-------- STORED DATA

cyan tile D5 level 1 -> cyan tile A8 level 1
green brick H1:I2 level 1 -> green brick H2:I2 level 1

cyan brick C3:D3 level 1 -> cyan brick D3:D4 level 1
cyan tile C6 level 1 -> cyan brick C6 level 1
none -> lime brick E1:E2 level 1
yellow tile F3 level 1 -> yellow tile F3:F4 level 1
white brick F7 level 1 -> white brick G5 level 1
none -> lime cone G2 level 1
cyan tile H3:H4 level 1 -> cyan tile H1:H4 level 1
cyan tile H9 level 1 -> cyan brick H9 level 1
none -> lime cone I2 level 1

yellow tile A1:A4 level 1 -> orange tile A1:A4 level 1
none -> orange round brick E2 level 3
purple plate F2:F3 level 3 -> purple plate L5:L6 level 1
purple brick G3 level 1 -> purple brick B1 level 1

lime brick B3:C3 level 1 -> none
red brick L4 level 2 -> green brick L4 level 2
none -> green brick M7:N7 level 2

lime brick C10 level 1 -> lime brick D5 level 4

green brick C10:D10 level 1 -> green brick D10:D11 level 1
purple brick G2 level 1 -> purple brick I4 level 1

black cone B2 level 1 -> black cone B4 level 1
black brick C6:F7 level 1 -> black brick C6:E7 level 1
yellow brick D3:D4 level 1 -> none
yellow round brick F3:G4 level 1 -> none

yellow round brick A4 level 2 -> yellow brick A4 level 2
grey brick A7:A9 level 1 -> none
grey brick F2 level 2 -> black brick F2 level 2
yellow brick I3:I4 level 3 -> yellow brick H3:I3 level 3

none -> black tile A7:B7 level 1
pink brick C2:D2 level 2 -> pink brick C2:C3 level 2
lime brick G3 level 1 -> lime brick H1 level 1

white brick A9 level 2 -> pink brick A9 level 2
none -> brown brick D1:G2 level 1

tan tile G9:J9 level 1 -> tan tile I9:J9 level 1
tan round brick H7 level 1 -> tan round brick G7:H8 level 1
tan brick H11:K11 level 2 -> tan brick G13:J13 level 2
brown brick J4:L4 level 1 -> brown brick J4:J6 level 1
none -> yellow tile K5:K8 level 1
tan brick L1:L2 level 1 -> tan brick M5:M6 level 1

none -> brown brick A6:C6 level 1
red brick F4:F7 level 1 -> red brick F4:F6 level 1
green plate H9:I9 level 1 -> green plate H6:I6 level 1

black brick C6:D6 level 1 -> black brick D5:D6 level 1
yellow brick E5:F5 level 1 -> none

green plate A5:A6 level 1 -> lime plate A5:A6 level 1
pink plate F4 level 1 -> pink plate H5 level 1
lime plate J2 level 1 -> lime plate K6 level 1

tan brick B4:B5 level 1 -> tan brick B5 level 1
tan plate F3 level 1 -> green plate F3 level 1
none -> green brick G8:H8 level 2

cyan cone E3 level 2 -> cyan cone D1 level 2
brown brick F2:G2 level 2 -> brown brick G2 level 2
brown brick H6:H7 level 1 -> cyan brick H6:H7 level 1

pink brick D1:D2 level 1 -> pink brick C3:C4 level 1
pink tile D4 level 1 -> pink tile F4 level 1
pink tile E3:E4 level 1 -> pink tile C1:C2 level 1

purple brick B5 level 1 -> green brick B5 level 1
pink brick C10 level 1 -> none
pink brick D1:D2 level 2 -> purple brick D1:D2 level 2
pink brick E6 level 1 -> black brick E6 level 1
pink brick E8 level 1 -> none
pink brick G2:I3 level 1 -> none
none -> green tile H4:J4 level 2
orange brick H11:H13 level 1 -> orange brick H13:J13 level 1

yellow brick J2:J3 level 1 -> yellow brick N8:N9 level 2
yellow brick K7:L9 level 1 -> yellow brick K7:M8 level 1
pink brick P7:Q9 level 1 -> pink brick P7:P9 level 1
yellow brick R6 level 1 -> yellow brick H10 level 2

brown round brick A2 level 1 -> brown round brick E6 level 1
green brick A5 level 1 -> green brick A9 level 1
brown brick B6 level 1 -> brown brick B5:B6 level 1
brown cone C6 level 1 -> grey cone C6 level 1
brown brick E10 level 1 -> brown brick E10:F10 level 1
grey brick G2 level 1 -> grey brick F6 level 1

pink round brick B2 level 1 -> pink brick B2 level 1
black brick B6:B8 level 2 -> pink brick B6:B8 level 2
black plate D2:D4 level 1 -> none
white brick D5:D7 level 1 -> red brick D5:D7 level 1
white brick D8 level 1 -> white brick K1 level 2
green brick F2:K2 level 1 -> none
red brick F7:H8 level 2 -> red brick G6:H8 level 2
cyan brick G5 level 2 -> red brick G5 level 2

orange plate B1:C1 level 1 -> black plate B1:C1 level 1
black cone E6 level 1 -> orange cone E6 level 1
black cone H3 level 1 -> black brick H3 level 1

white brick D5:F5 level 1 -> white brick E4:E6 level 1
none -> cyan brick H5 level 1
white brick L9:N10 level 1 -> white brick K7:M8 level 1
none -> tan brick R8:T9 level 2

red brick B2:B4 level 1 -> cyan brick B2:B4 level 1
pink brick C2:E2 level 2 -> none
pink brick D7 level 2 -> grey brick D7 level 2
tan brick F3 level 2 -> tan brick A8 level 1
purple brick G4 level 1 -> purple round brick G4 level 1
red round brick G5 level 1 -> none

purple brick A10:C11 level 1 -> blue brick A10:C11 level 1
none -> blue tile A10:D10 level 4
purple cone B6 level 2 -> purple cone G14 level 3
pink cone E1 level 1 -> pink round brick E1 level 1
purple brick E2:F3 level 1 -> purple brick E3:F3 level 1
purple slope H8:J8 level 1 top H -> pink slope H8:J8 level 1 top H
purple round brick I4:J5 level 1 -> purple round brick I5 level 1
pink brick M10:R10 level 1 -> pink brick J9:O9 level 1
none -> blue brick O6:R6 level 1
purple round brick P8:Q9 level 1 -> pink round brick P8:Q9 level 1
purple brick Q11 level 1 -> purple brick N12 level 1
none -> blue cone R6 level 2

----------------

== EXERCISE INSTRUCTIONS ==
Search the data for "round". Copy every matching line.

== RESULT FOR THIS EXERCISE ==
none -> orange round brick E2 level 3
yellow round brick F3:G4 level 1 -> none
yellow round brick A4 level 2 -> yellow brick A4 level 2
tan round brick H7 level 1 -> tan round brick G7:H8 level 1
brown round brick A2 level 1 -> brown round brick E6 level 1
pink round brick B2 level 1 -> pink brick B2 level 1
purple brick G4 level 1 -> purple round brick G4 level 1
red round brick G5 level 1 -> none
pink cone E1 level 1 -> pink round brick E1 level 1
purple round brick I4:J5 level 1 -> purple round brick I5 level 1
purple round brick P8:Q9 level 1 -> pink round brick P8:Q9 level 1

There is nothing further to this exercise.